[PROBLEM STATEMENT]: Starting at the line that contains "(294, 358) = (294, 159): black" and stopping at the line that contains "(406, 304) = (462, 301): red", restate each line of the records below exactly. Omit the pictures.

Items listed in a dataset:
——————————

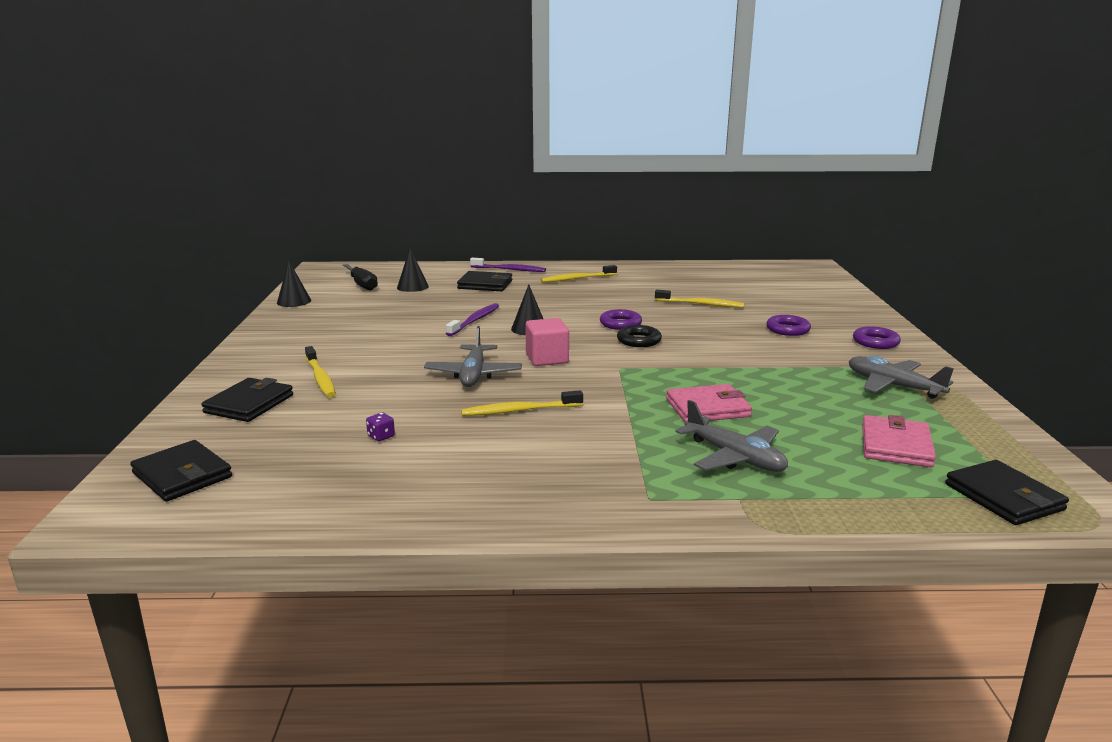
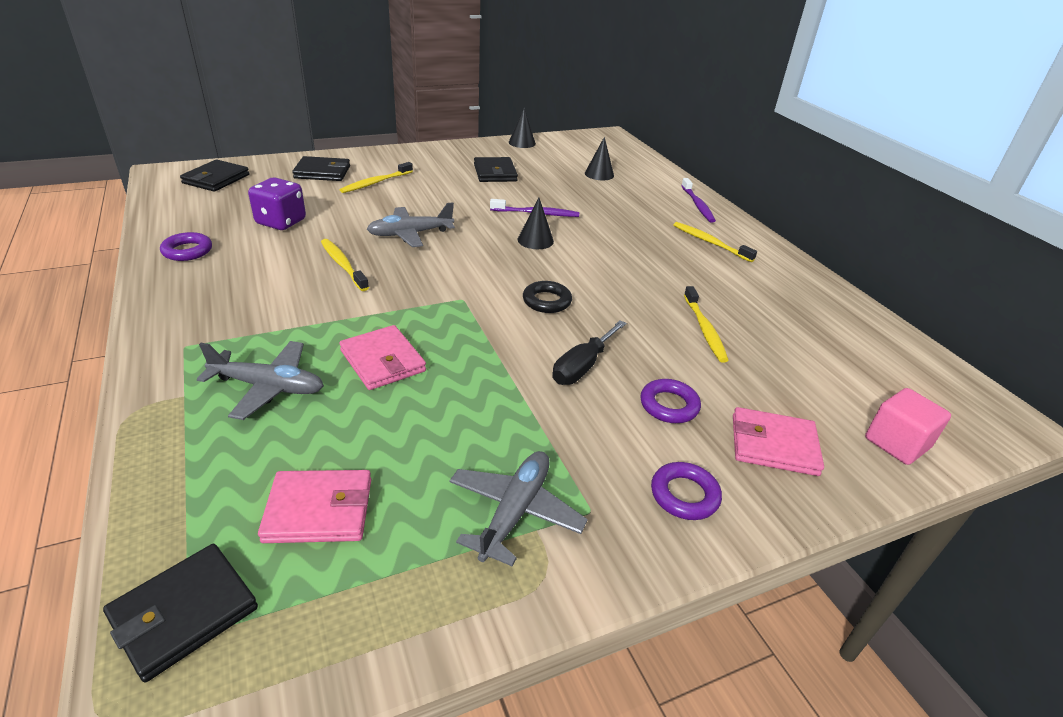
camera: 65 degrees right, 15 degrees up
(362, 285) = (583, 156): black screwdriver -> black screwdriver (582, 366)
(381, 436) = (281, 222): purple dice -> purple dice, size x2.42
(485, 284) = (638, 201): black wallet -> black wallet (495, 173)
(547, 359) = (464, 260): pink cube -> pink cube (896, 443)
(620, 324) = (589, 285): purple ring -> purple ring (187, 251)
(735, 457) = (269, 387): grey plane -> grey plane turned 105 degrees counterclockwise
(830, 314) = (773, 445): none -> pink wallet

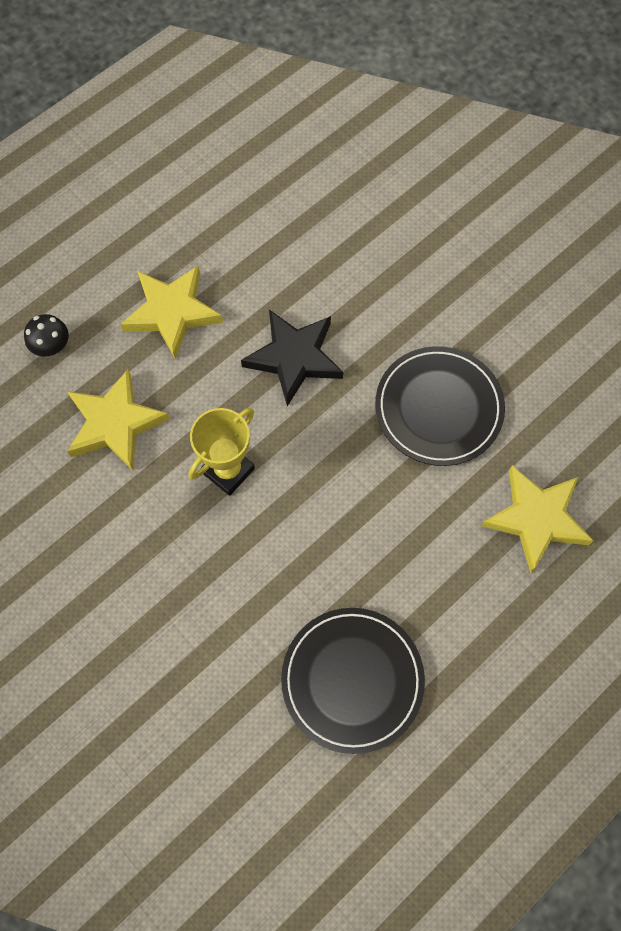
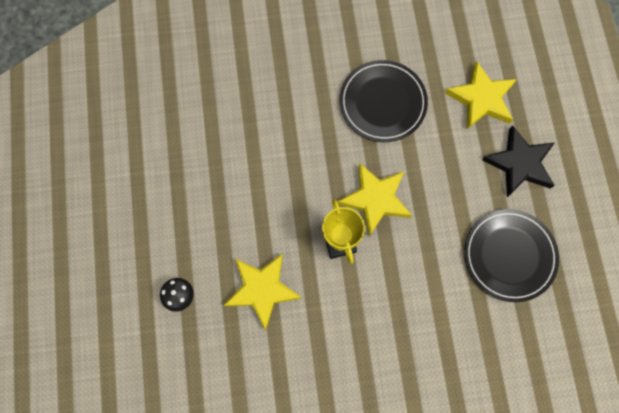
camera: 55 degrees left, 5 degrees up
(172, 312) = (211, 209): yellow star -> yellow star (375, 199)
(294, 358) = (294, 159): black star -> black star (519, 164)

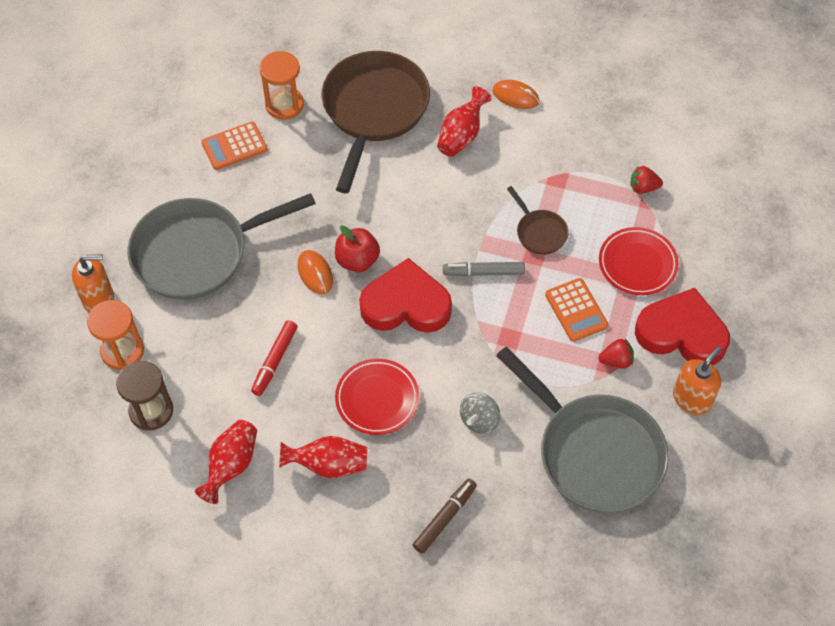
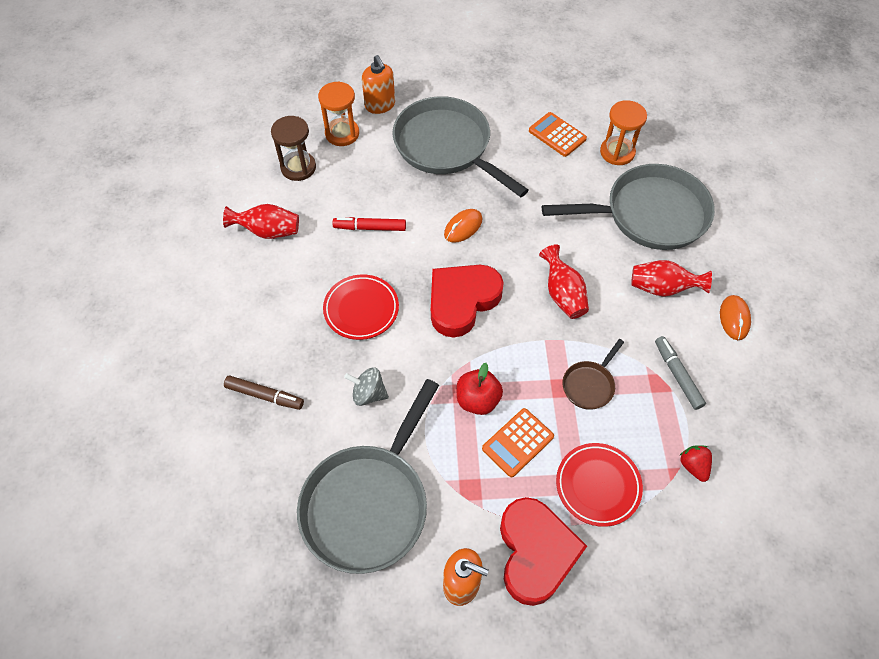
camera: 70 degrees right, 0 degrees up
(328, 465) = (289, 294): red vase -> red vase (563, 294)
(357, 260) = (489, 252): red apple -> red apple (478, 400)
(373, 110) = (649, 214): brown pan -> grey pan
(406, 304) = (462, 301): red heart -> red heart turned 120 degrees counterclockwise
(483, 272) = (522, 351): grey marker -> grey marker (677, 375)
(616, 361) = (476, 496): red strawberry -> none

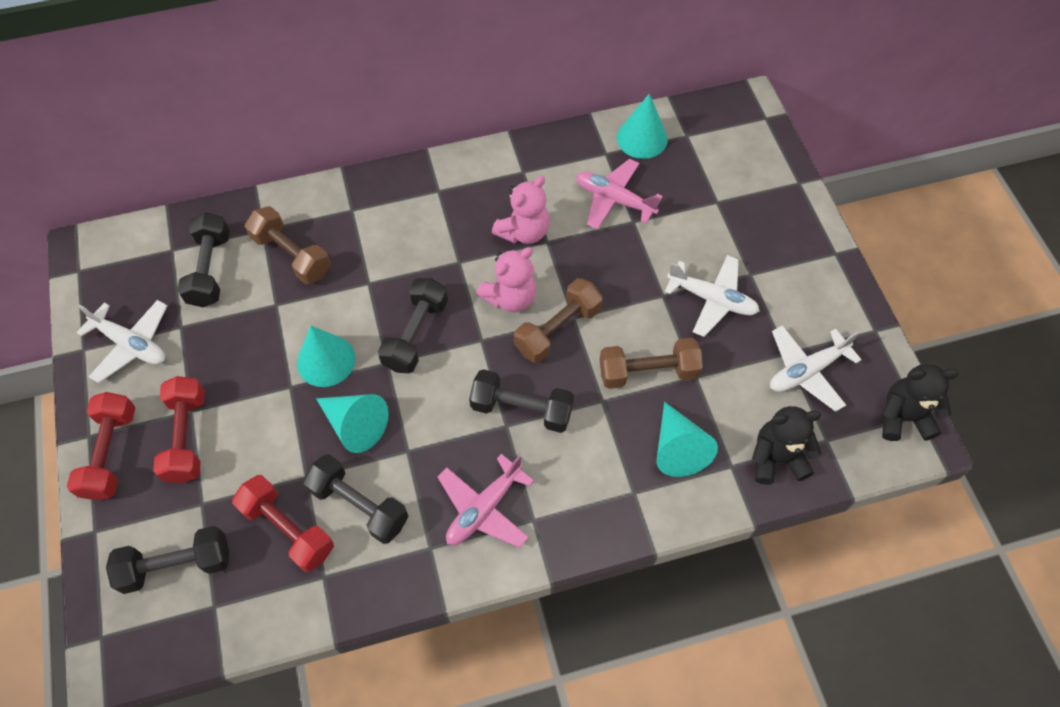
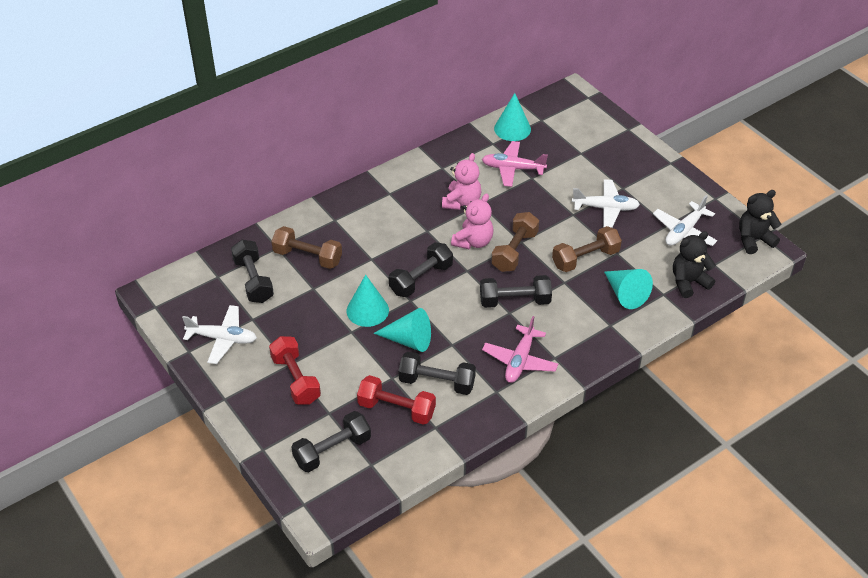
camera: 20 degrees left, 15 degrees down
(111, 453) = (247, 404): red dumbbell -> none
(416, 334) = (421, 279): black dumbbell -> black dumbbell turned 45 degrees clockwise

——————————

[RESULT OF THIS EXERCISE]:
(294, 358) = (294, 159): black star -> black star (519, 164)

camera: 70 degrees right, 0 degrees up
(328, 465) = (289, 294): red vase -> red vase (563, 294)
(357, 260) = (489, 252): red apple -> red apple (478, 400)
(373, 110) = (649, 214): brown pan -> grey pan
(406, 304) = (462, 301): red heart -> red heart turned 120 degrees counterclockwise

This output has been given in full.